>>>
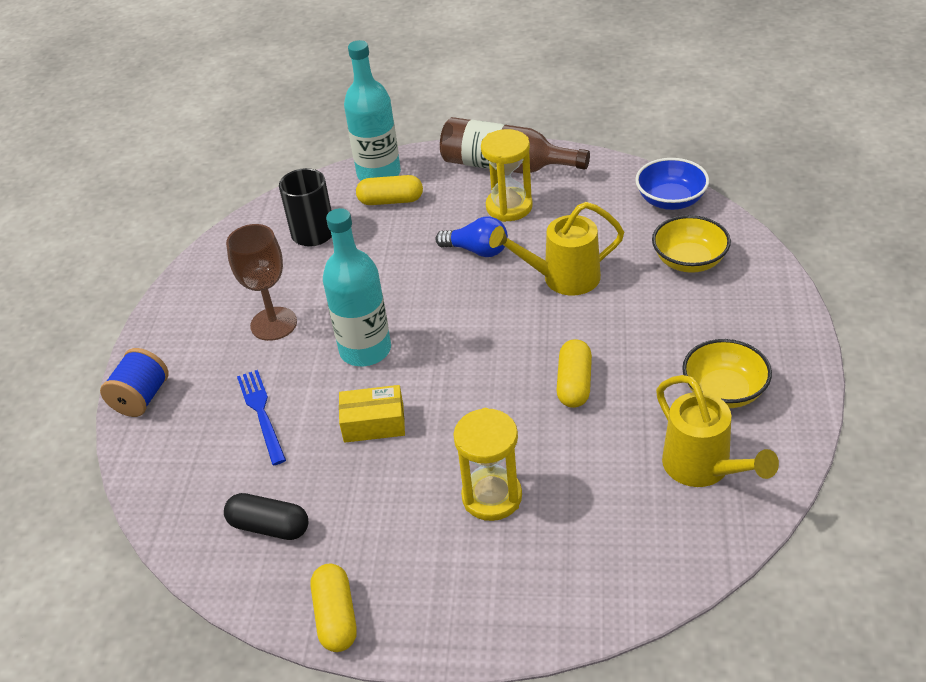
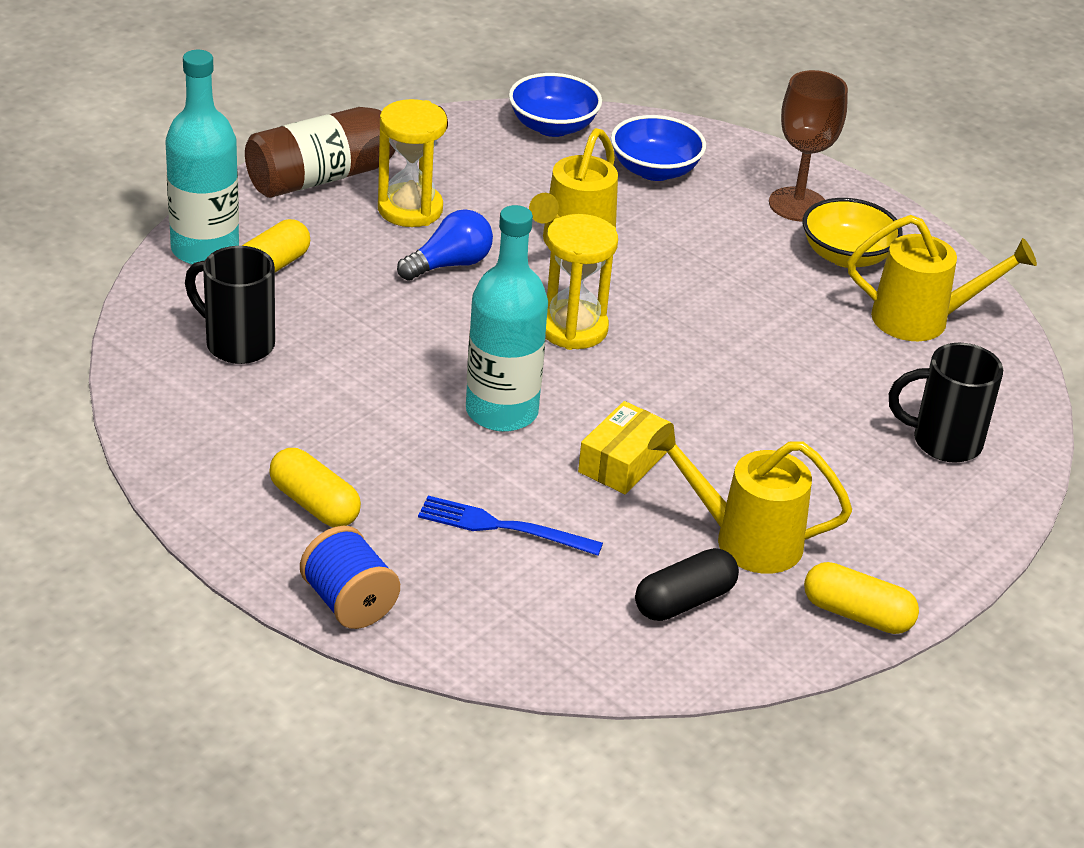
camera: 60 degrees left, 5 degrees down
brown goblet [226,224,297,341] -> brown goblet moved to [769,70,848,222]
yellow hourglass [453,408,522,521] -> yellow hourglass moved to [546,214,618,350]
yellow capsule [556,339,592,408] -> yellow capsule moved to [269,448,361,527]
yellow bowl [652,215,731,273] -> blue bowl [611,115,706,181]
none -> yellow watering can [648,423,852,574]
none -> black mug [889,343,1003,463]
<<<
*REQUIRED WORK*. Each line from the line holding "brown goblet [226,224,297,341]" through the end of the material above is to be printed exactly, both ends included, and no other line is to appear.

*SOLUTION TO THIS TASK*.
brown goblet [226,224,297,341] -> brown goblet moved to [769,70,848,222]
yellow hourglass [453,408,522,521] -> yellow hourglass moved to [546,214,618,350]
yellow capsule [556,339,592,408] -> yellow capsule moved to [269,448,361,527]
yellow bowl [652,215,731,273] -> blue bowl [611,115,706,181]
none -> yellow watering can [648,423,852,574]
none -> black mug [889,343,1003,463]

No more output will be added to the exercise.